Dataset extract:
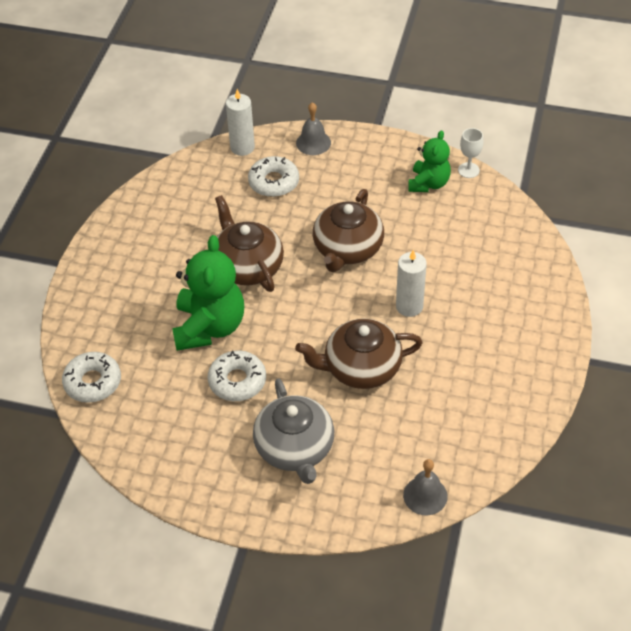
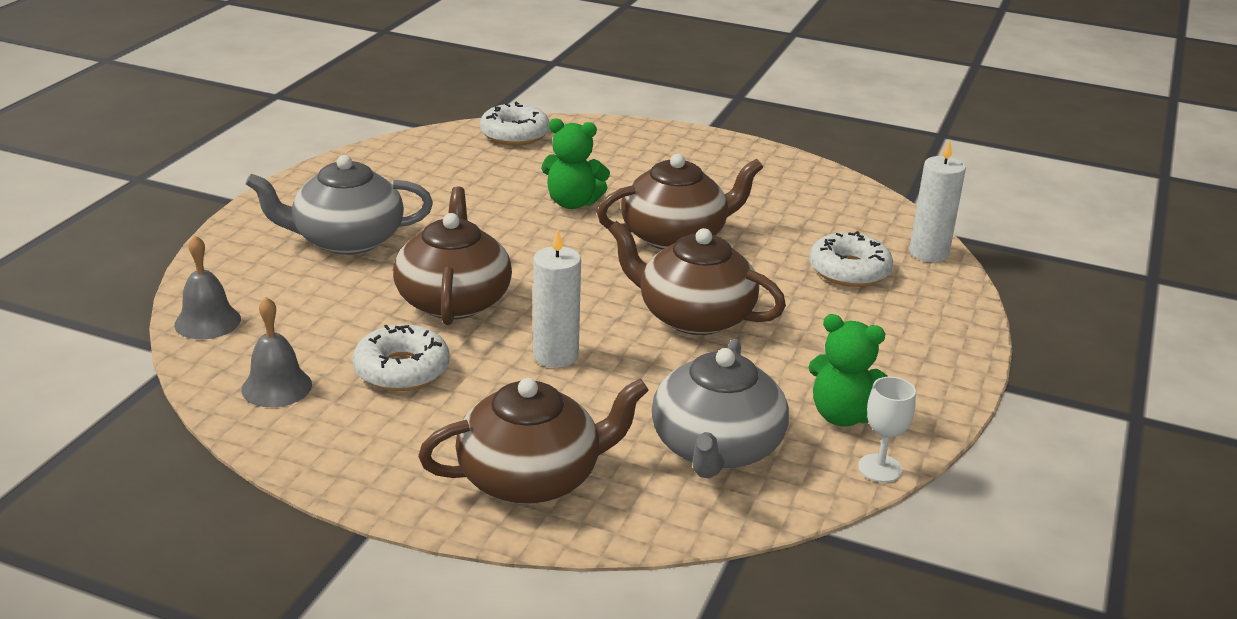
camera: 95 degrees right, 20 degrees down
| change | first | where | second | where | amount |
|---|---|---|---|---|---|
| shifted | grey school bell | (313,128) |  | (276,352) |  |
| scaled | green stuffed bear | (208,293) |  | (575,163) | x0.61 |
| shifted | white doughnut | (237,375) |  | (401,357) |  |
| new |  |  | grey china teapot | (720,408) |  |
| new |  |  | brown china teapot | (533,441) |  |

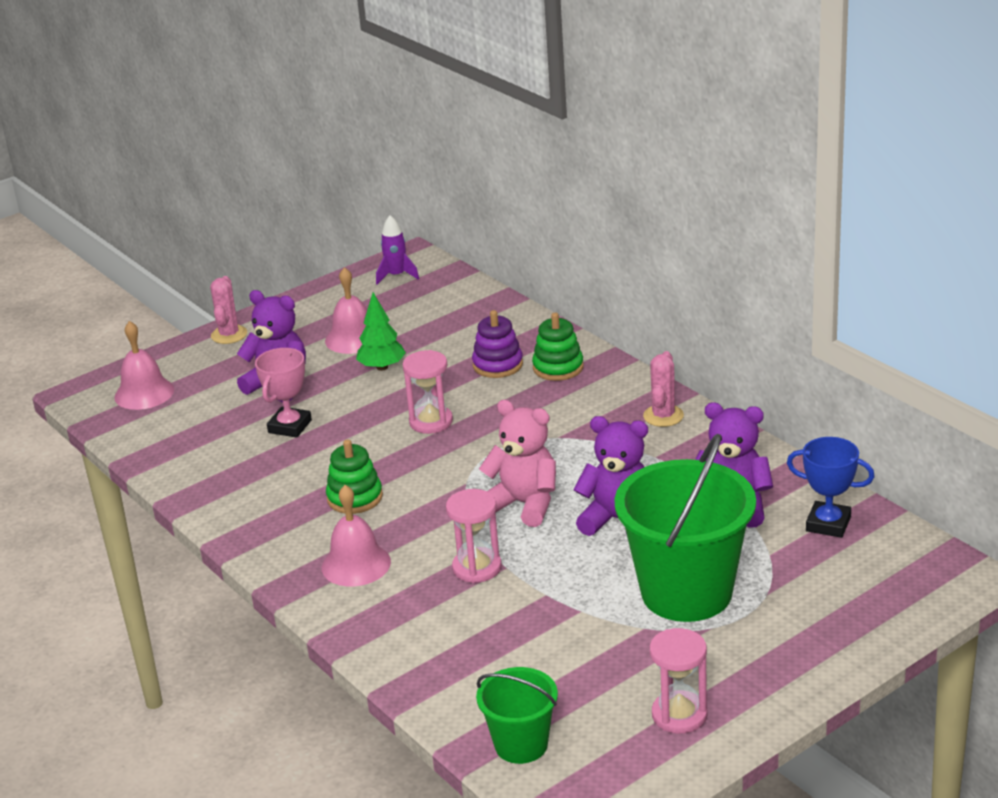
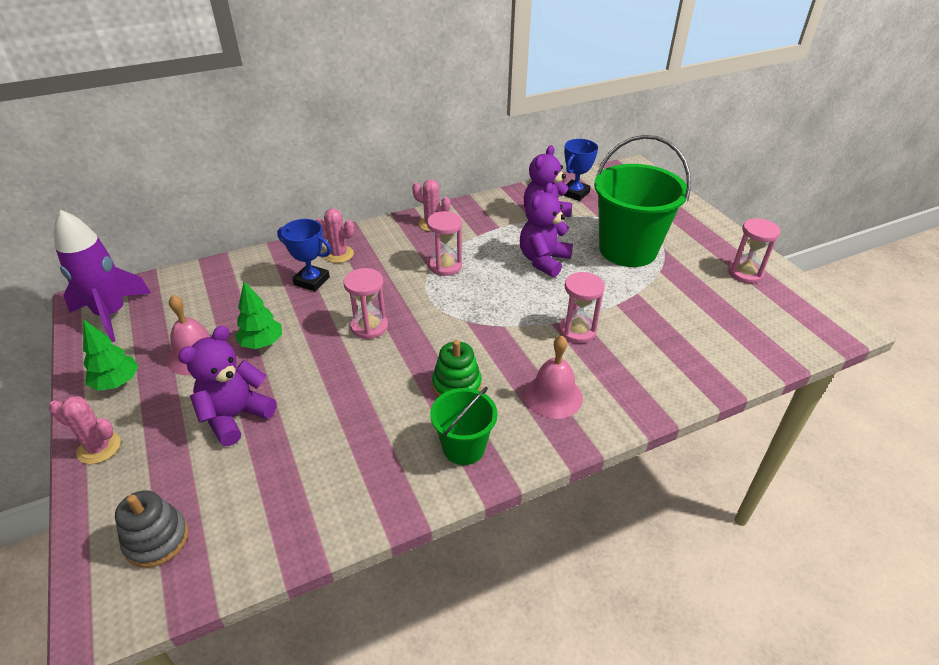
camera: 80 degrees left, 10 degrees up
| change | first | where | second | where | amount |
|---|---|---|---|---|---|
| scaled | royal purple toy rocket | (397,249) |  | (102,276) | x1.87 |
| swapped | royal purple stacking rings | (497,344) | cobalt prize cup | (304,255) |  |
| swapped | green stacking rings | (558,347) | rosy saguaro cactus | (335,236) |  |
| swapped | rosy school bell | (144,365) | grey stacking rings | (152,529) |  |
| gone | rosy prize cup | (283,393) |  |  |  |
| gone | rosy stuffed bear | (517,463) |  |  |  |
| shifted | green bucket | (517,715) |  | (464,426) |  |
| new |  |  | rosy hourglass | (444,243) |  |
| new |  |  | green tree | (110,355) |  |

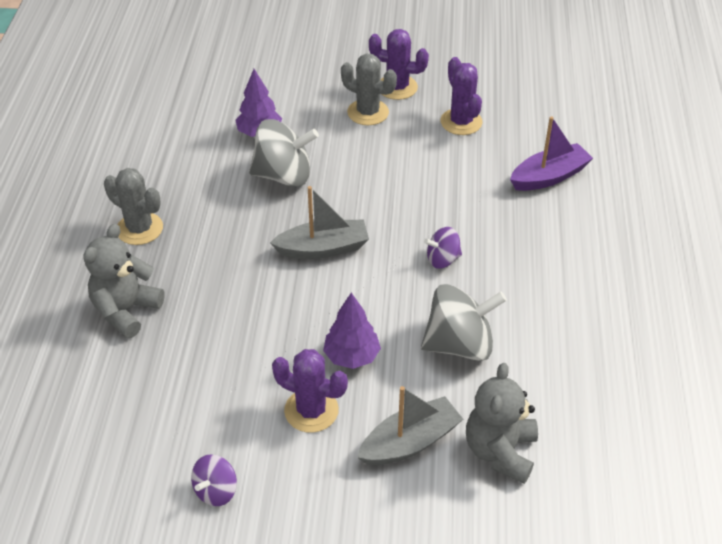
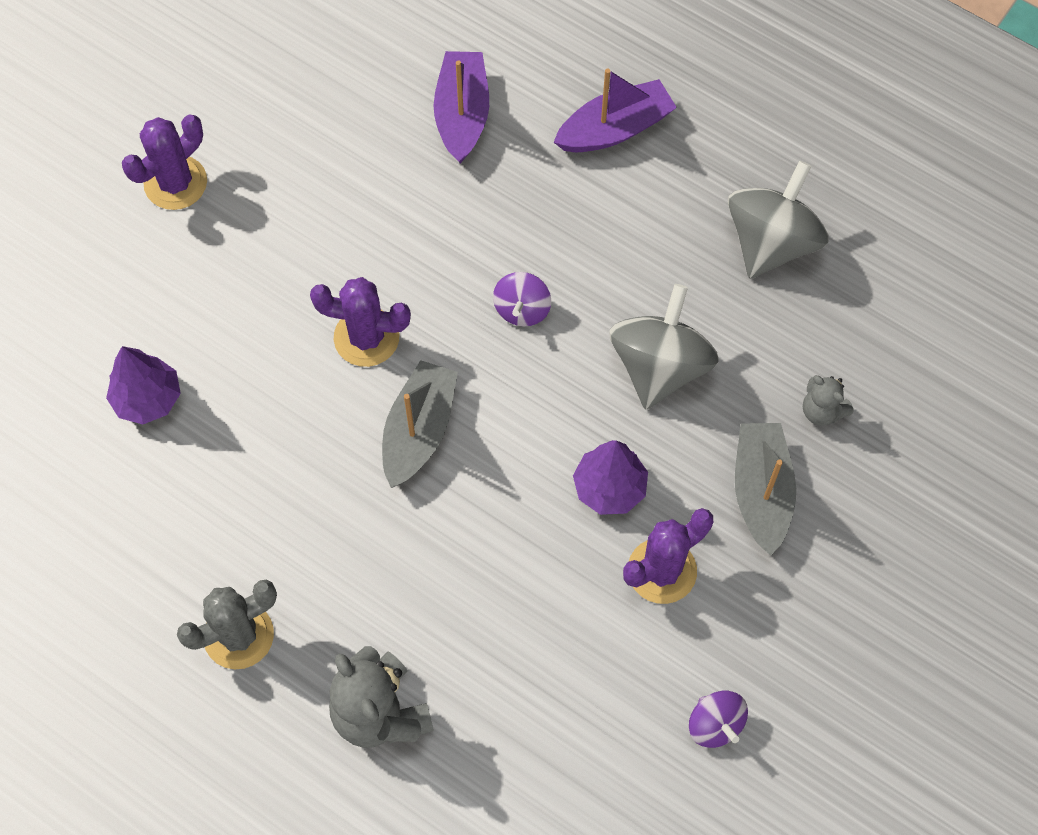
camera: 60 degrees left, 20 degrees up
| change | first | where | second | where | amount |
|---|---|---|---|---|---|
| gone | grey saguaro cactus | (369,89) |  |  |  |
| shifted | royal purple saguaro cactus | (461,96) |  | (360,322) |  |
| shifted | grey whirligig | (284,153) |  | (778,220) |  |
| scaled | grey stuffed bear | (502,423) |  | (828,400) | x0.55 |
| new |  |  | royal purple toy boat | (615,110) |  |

Required work: The expected output is an exact copy of the lines from the one with "grey china teapot" to the final line of the entries above, pictures excepted; please include both ends.

Expected answer:
| new |  |  | grey china teapot | (720,408) |  |
| new |  |  | brown china teapot | (533,441) |  |

camera: 80 degrees left, 10 degrees up
| change | first | where | second | where | amount |
|---|---|---|---|---|---|
| scaled | royal purple toy rocket | (397,249) |  | (102,276) | x1.87 |
| swapped | royal purple stacking rings | (497,344) | cobalt prize cup | (304,255) |  |
| swapped | green stacking rings | (558,347) | rosy saguaro cactus | (335,236) |  |
| swapped | rosy school bell | (144,365) | grey stacking rings | (152,529) |  |
| gone | rosy prize cup | (283,393) |  |  |  |
| gone | rosy stuffed bear | (517,463) |  |  |  |
| shifted | green bucket | (517,715) |  | (464,426) |  |
| new |  |  | rosy hourglass | (444,243) |  |
| new |  |  | green tree | (110,355) |  |

camera: 60 degrees left, 20 degrees up
| change | first | where | second | where | amount |
|---|---|---|---|---|---|
| gone | grey saguaro cactus | (369,89) |  |  |  |
| shifted | royal purple saguaro cactus | (461,96) |  | (360,322) |  |
| shifted | grey whirligig | (284,153) |  | (778,220) |  |
| scaled | grey stuffed bear | (502,423) |  | (828,400) | x0.55 |
| new |  |  | royal purple toy boat | (615,110) |  |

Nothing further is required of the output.